**What you will do:** Where the data below begins, start duplicating lines exactly, and finish with the line containing "emerald tape |"; add nothing else. Leave the pictures out.

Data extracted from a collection
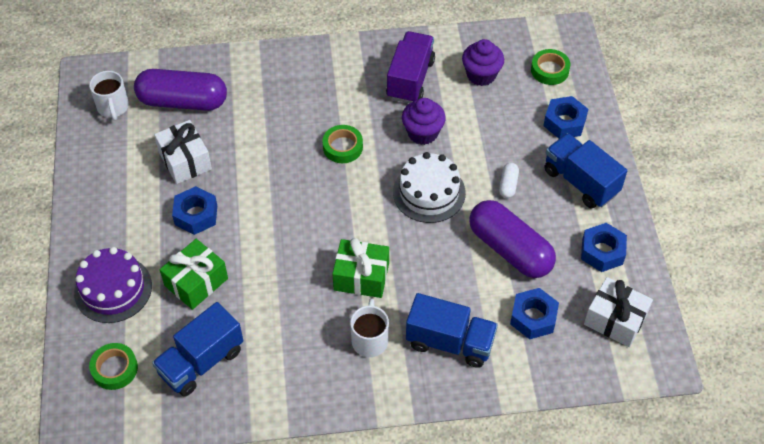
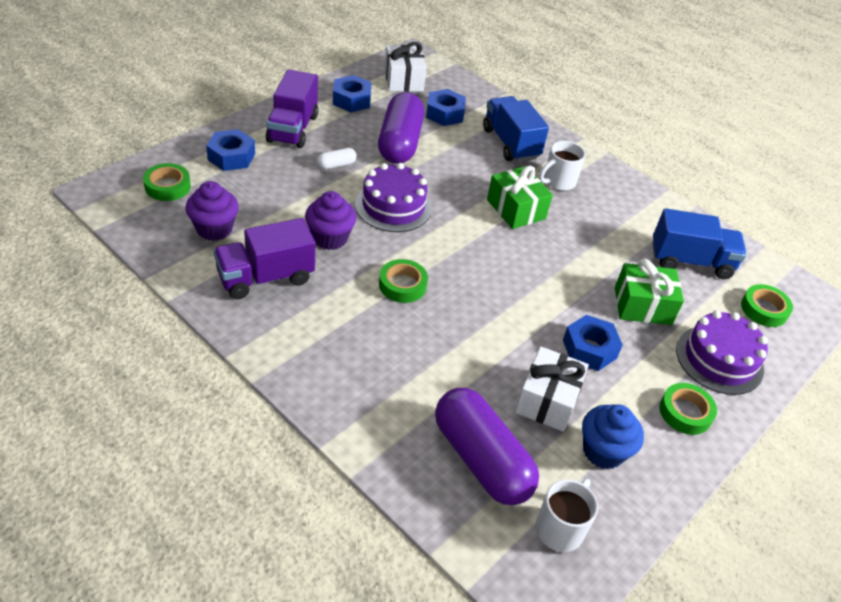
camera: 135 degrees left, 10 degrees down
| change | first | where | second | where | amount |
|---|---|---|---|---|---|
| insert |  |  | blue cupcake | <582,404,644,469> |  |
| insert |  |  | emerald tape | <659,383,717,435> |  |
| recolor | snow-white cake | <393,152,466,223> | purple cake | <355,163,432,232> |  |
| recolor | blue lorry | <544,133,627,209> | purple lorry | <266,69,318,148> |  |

**The completed task:**
camera: 135 degrees left, 10 degrees down
| change | first | where | second | where | amount |
|---|---|---|---|---|---|
| insert |  |  | blue cupcake | <582,404,644,469> |  |
| insert |  |  | emerald tape | <659,383,717,435> |  |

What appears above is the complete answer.